(ENTRIES SUPPLIED)
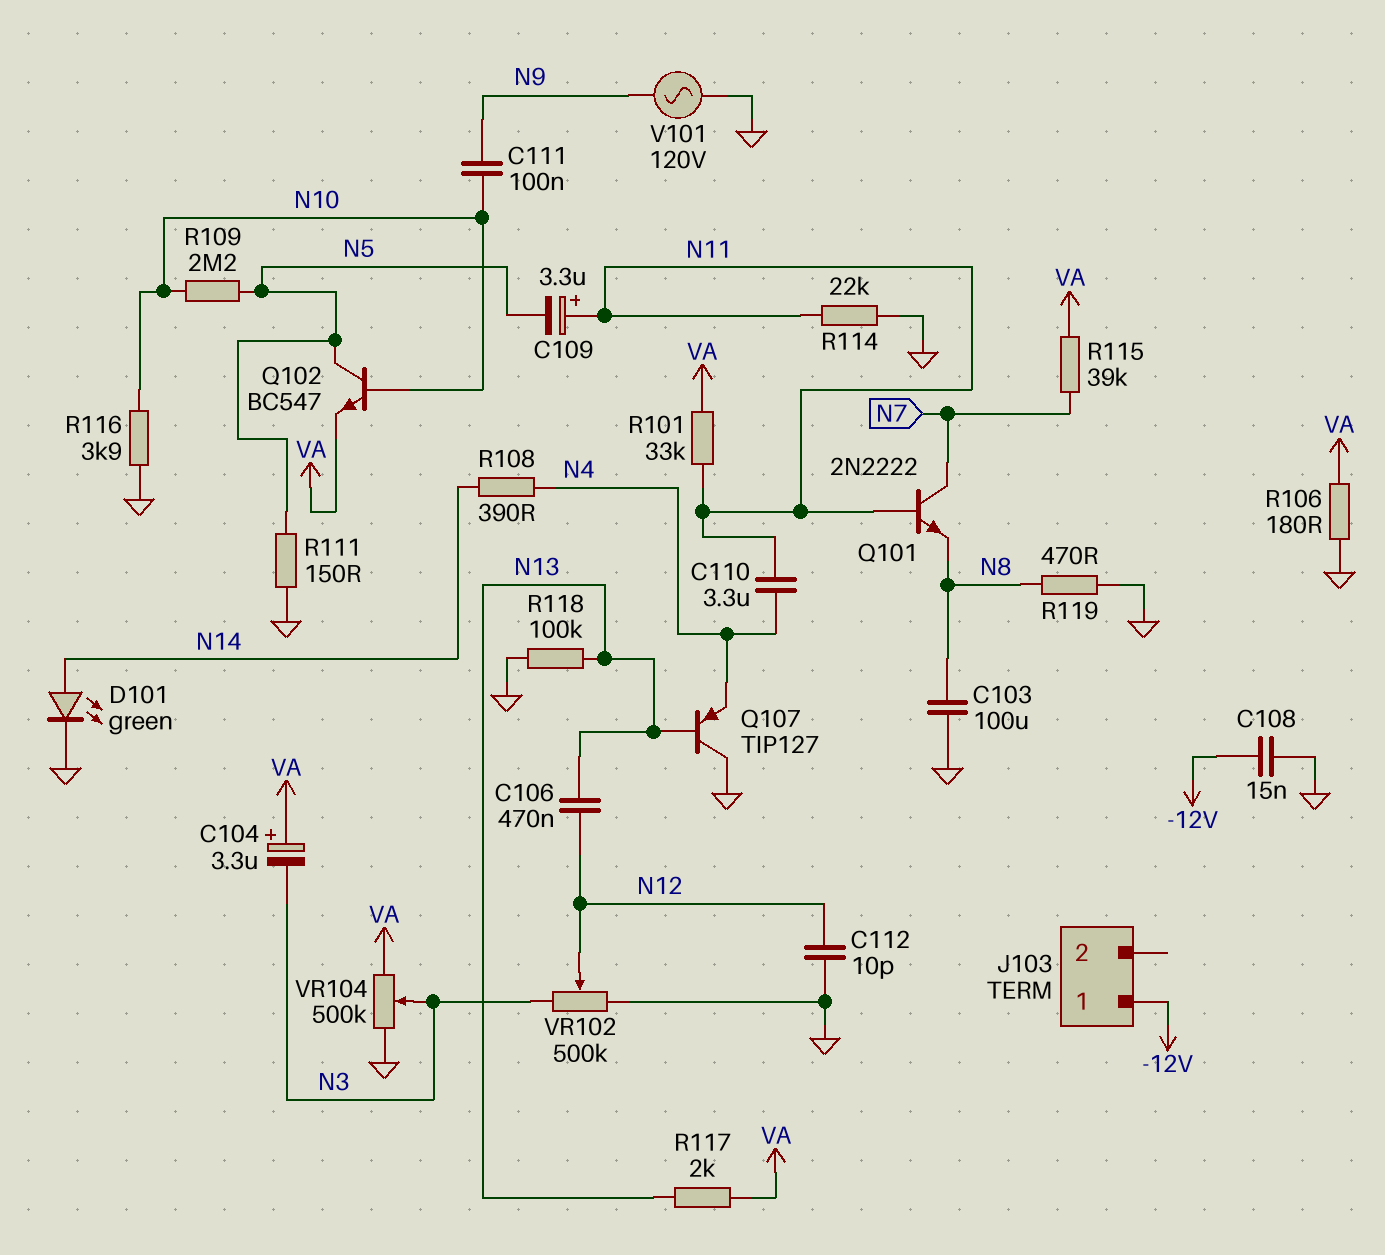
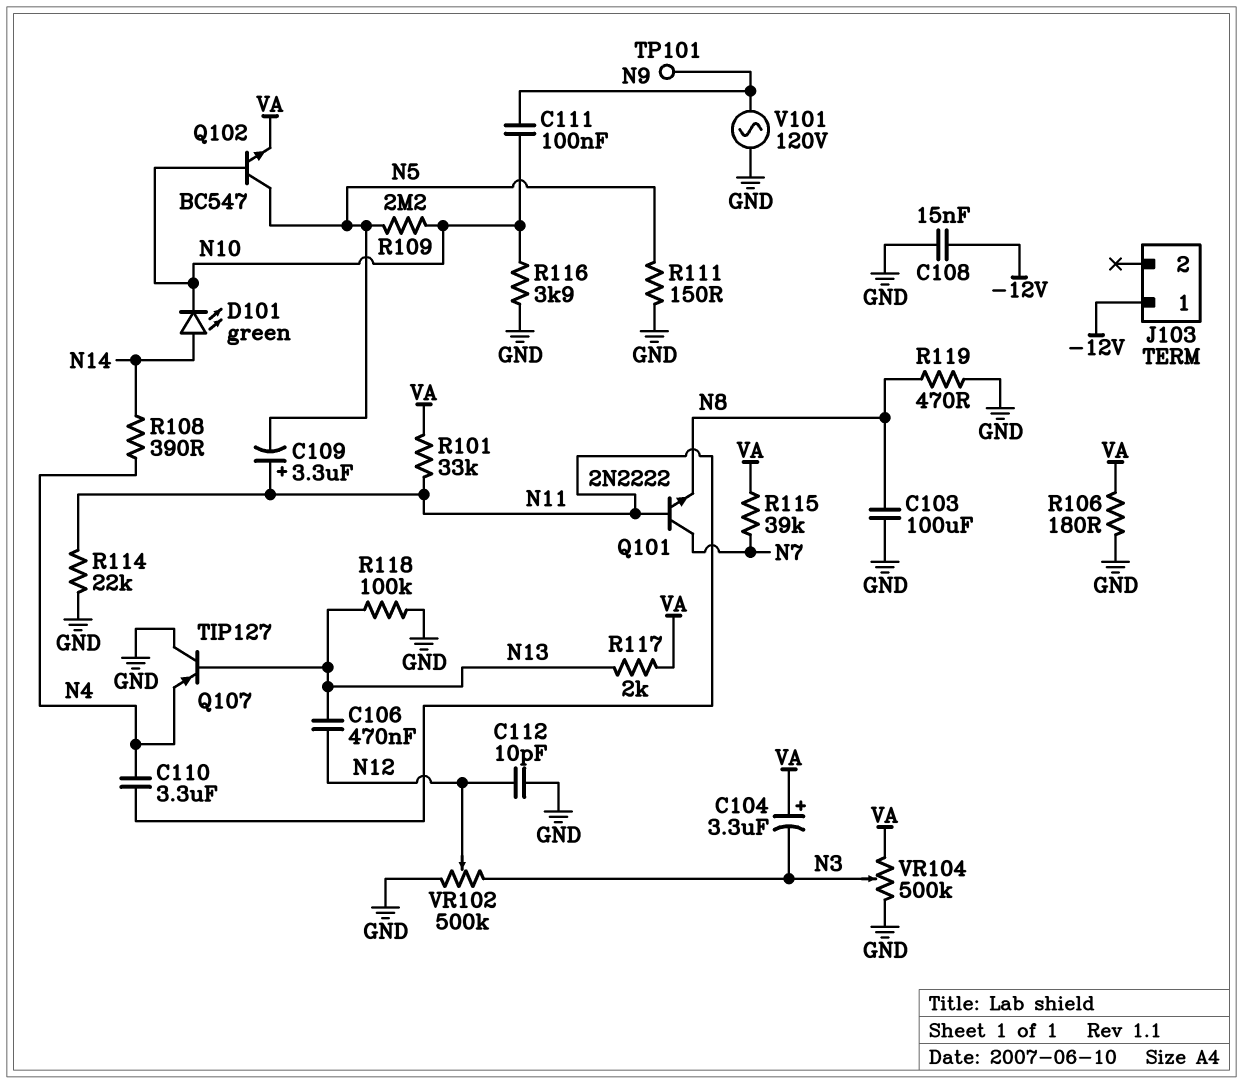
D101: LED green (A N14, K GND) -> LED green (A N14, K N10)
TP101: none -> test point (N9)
* * *
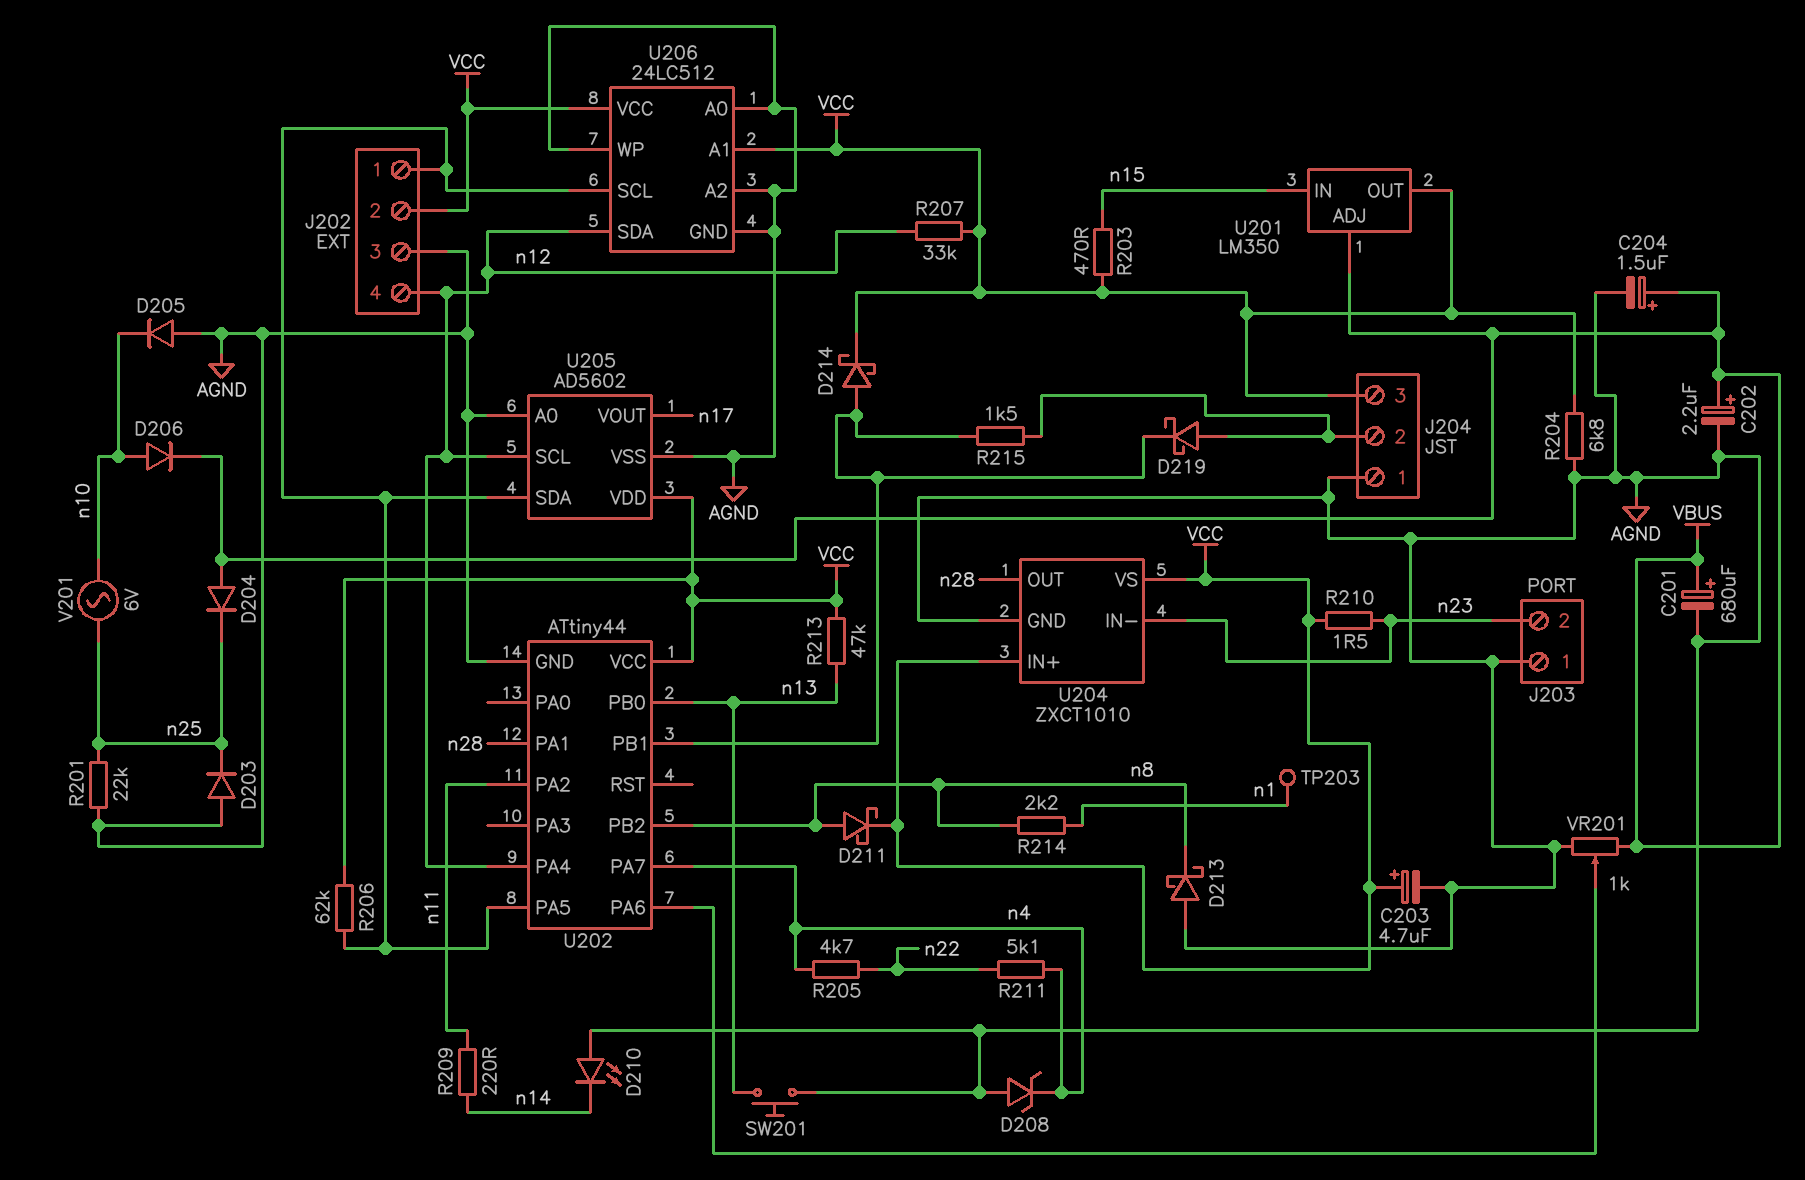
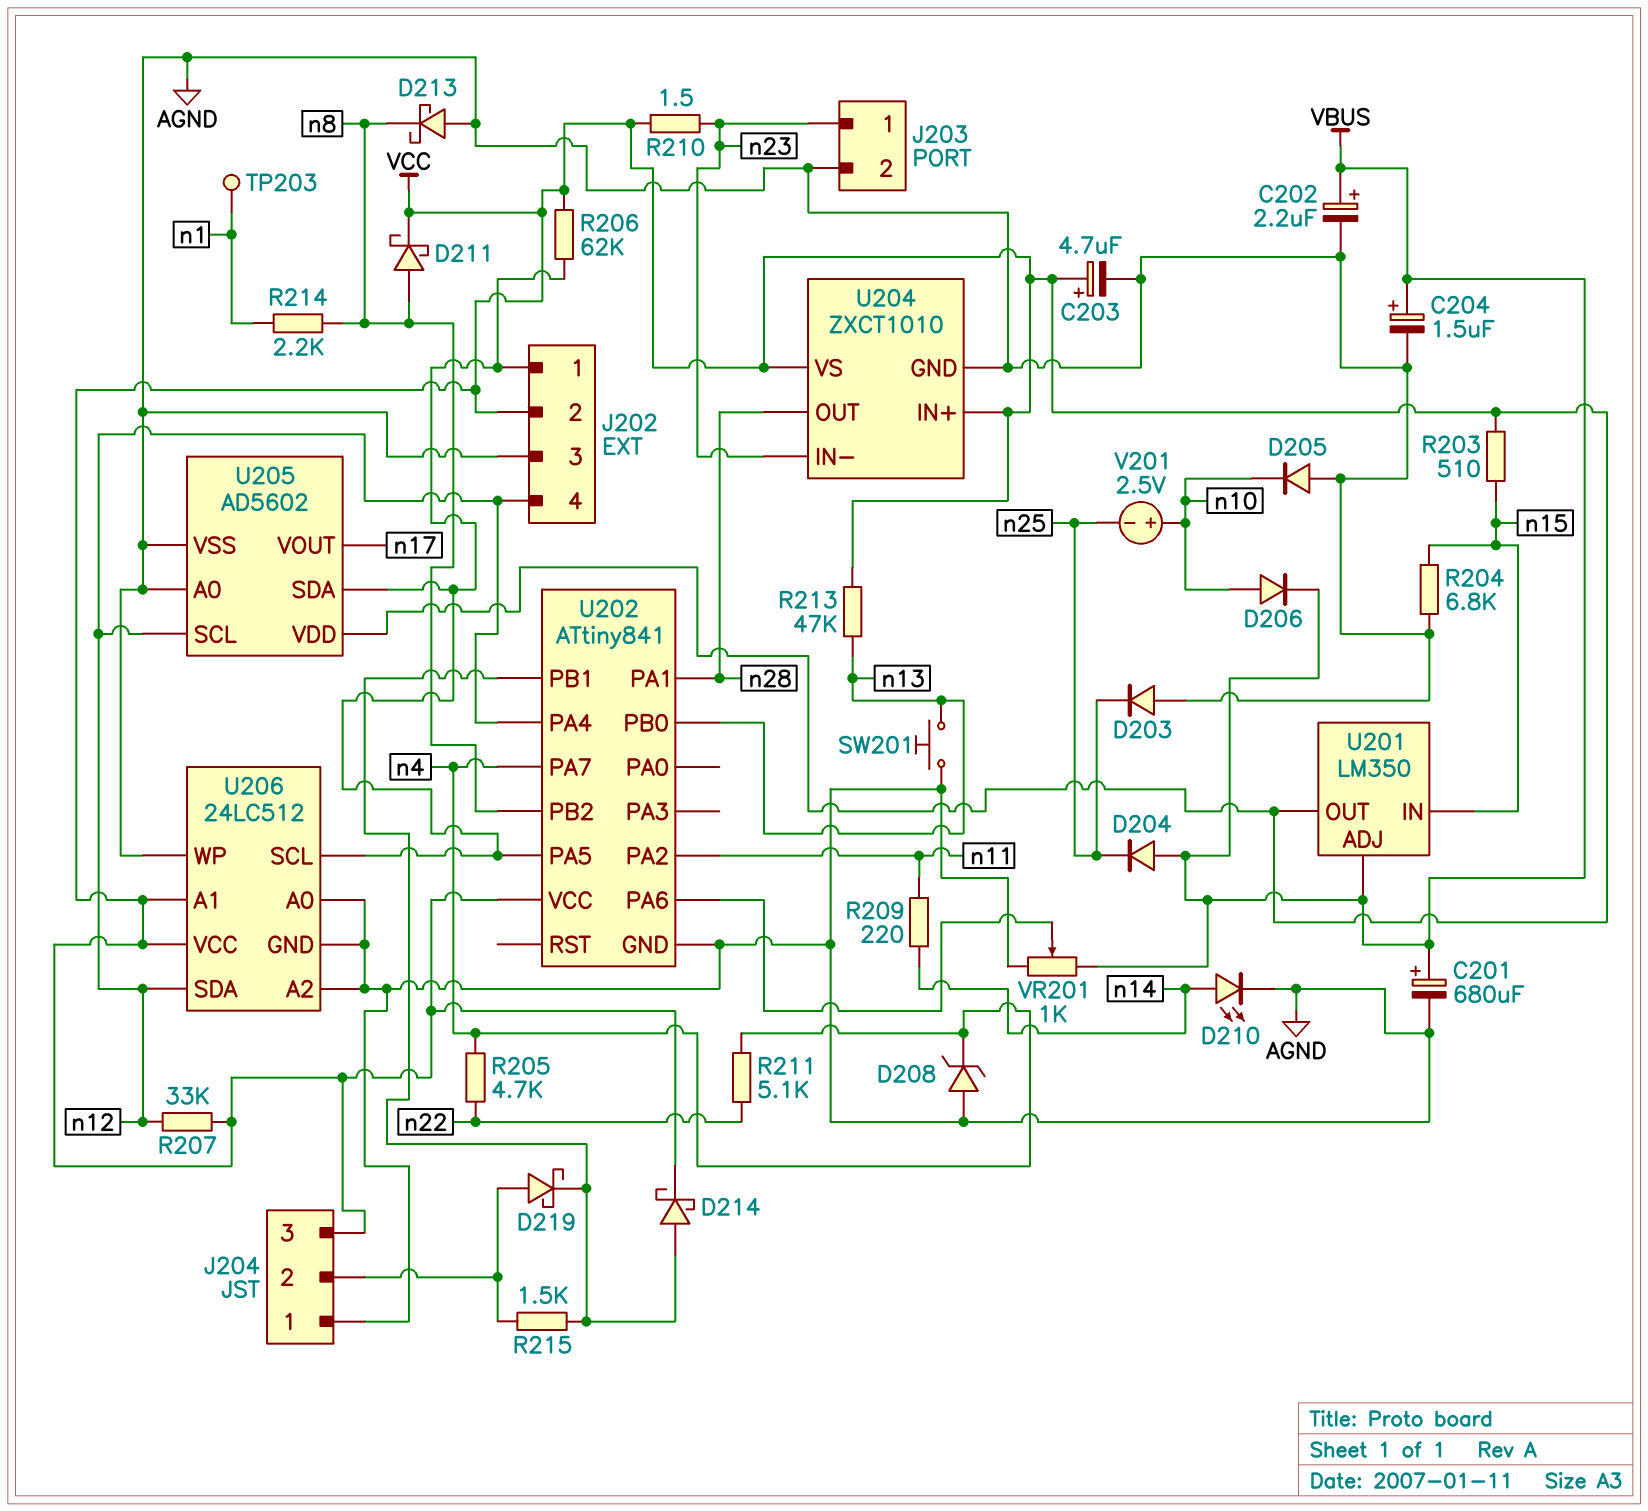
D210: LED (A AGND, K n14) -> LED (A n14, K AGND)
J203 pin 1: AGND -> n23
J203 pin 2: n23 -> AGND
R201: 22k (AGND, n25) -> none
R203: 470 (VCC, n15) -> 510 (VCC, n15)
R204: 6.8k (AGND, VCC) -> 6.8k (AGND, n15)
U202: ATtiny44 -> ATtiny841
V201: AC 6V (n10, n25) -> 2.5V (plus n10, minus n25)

(AIM OF THE TASK) Counting only lines that contain "none", say how many there are in the material above, and add nothing.

(RESULT OF THE EXERCISE) 2